[Opening Records for the task section]

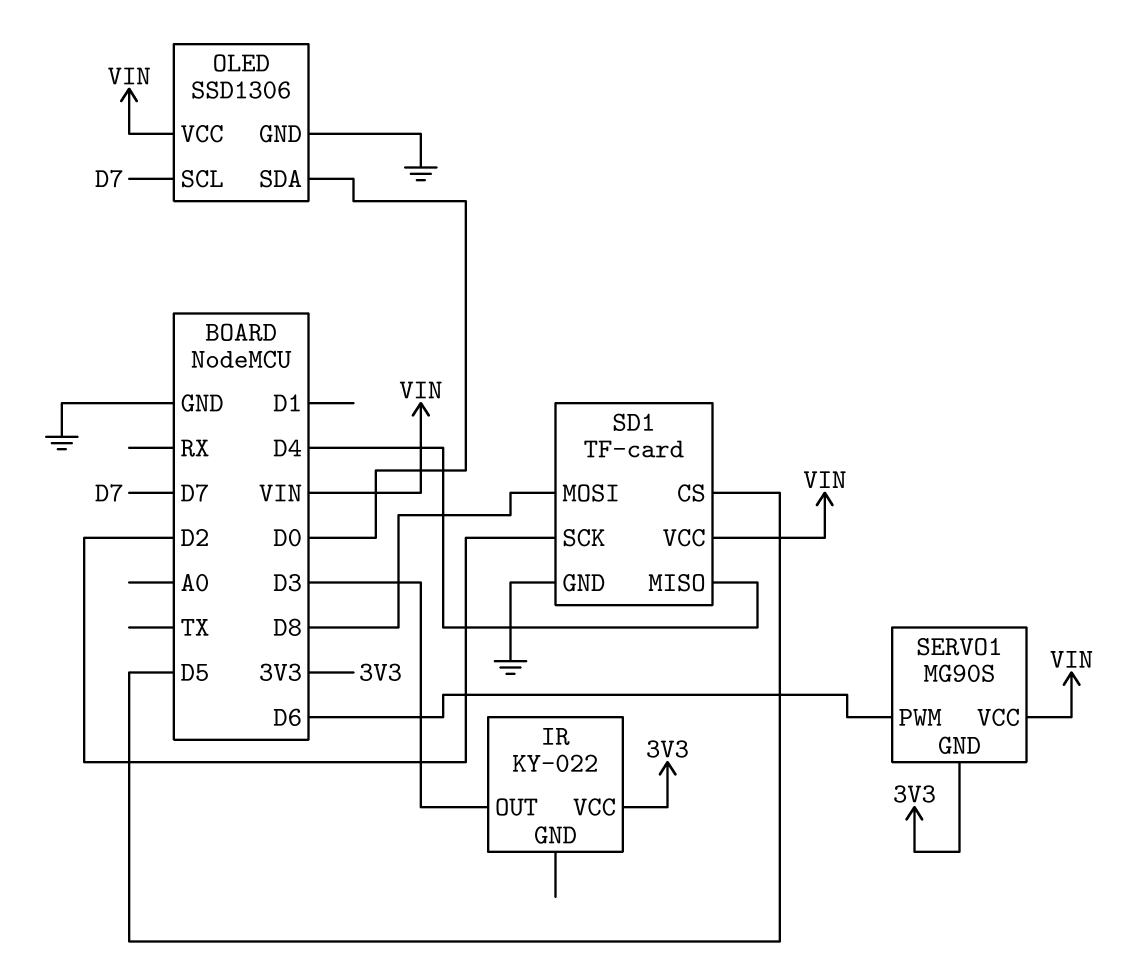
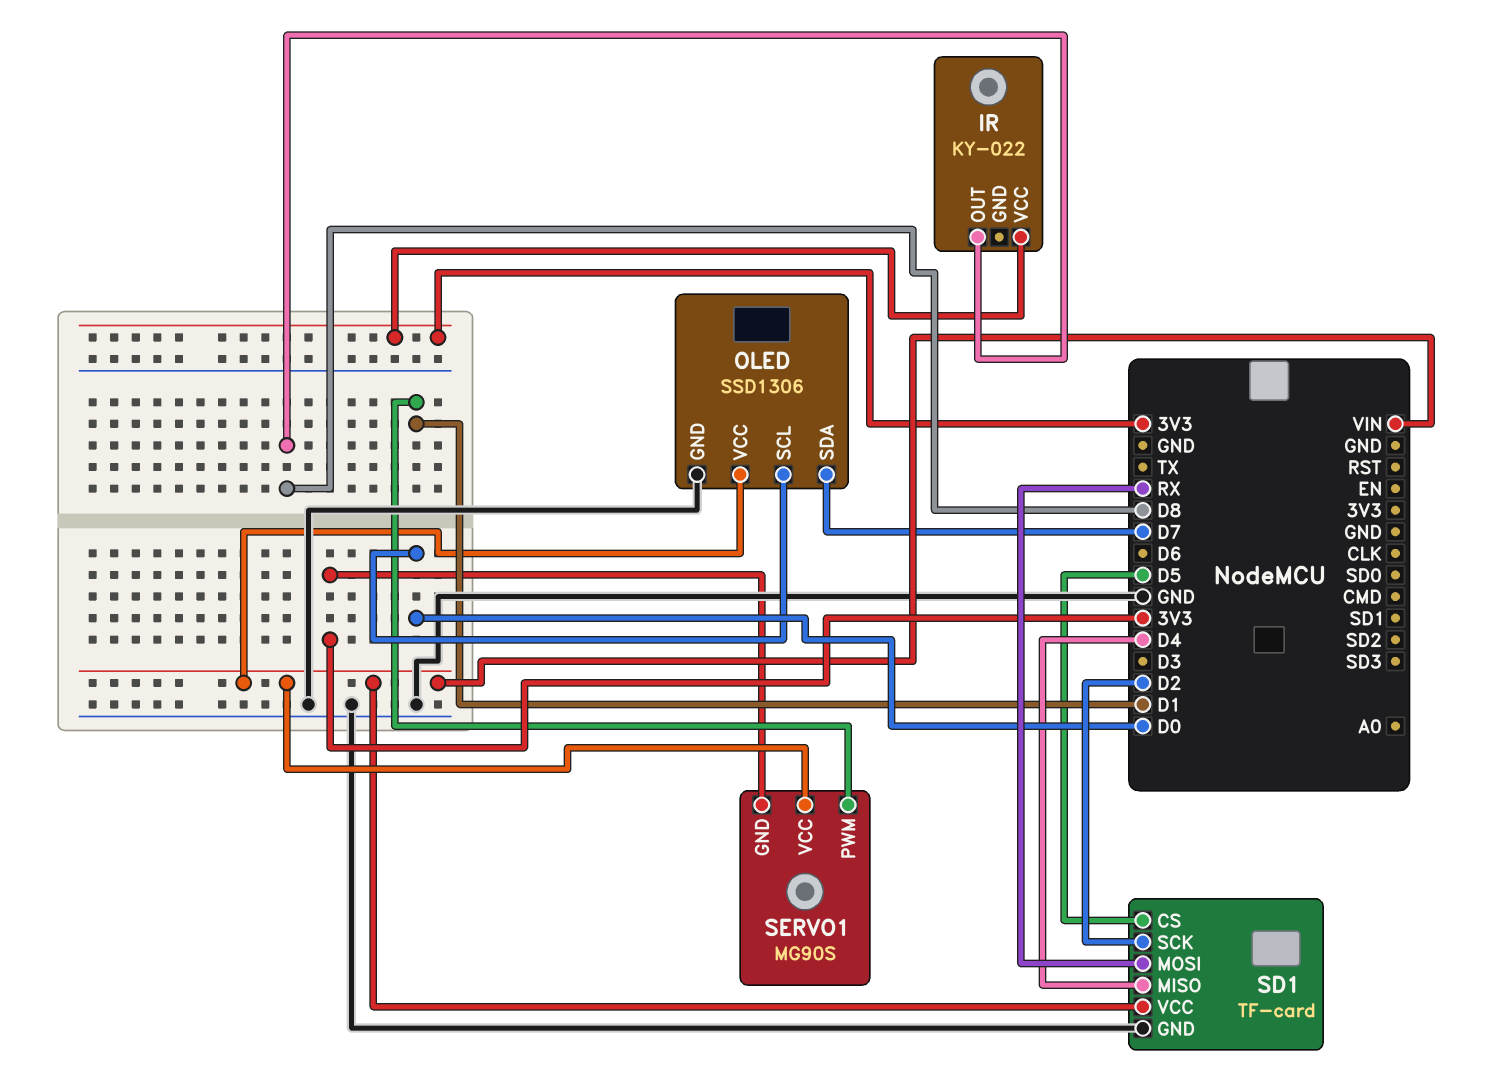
IR pin OUT: D3 -> D8
OLED pin SCL: D7 -> D0
OLED pin SDA: D0 -> D7
SD1 pin MOSI: D8 -> RX
SERVO1 pin PWM: D6 -> D1

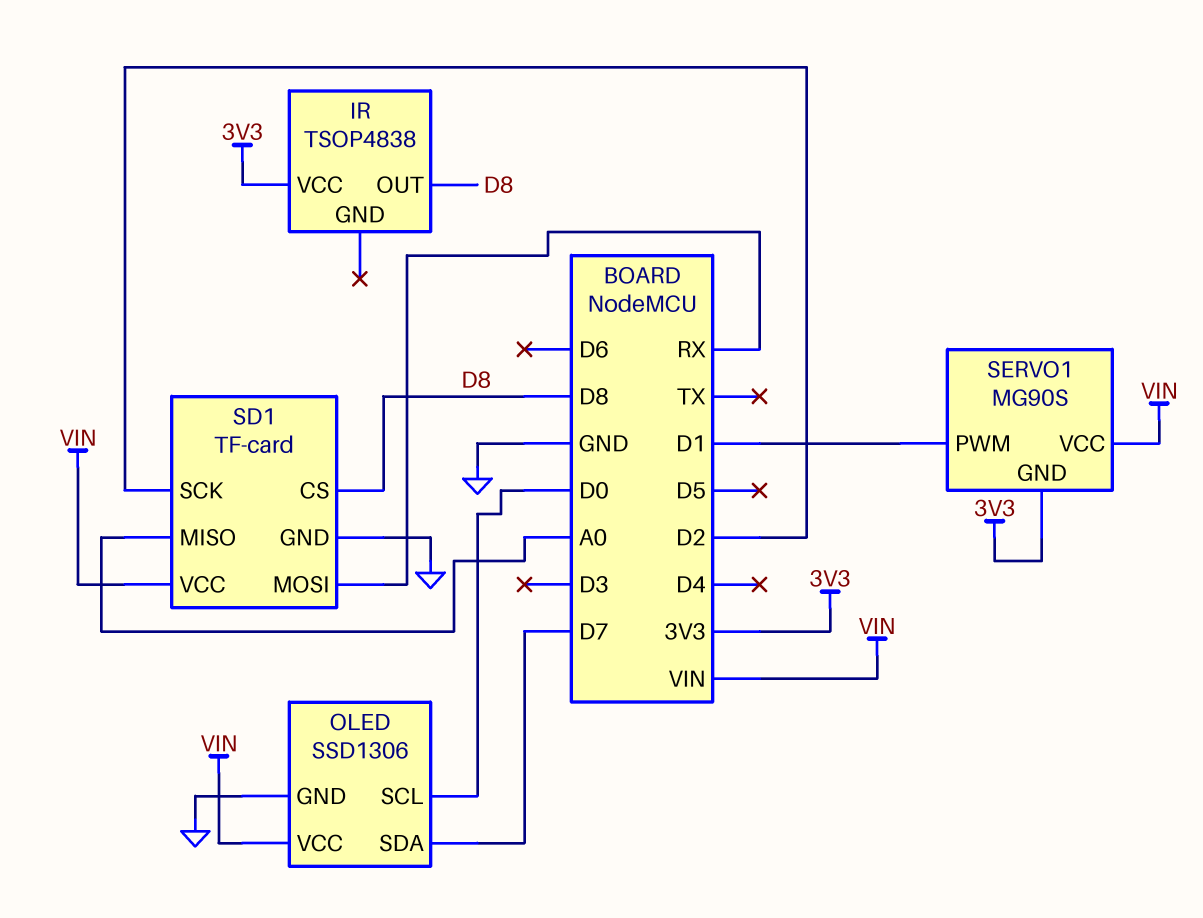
IR: KY-022 -> TSOP4838
SD1 pin CS: D5 -> D8
SD1 pin MISO: D4 -> A0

[Closing Records for the task section]

Assigned task> Copy the data above line for line, skipping every picture.

Answer area>
IR pin OUT: D3 -> D8
OLED pin SCL: D7 -> D0
OLED pin SDA: D0 -> D7
SD1 pin MOSI: D8 -> RX
SERVO1 pin PWM: D6 -> D1

IR: KY-022 -> TSOP4838
SD1 pin CS: D5 -> D8
SD1 pin MISO: D4 -> A0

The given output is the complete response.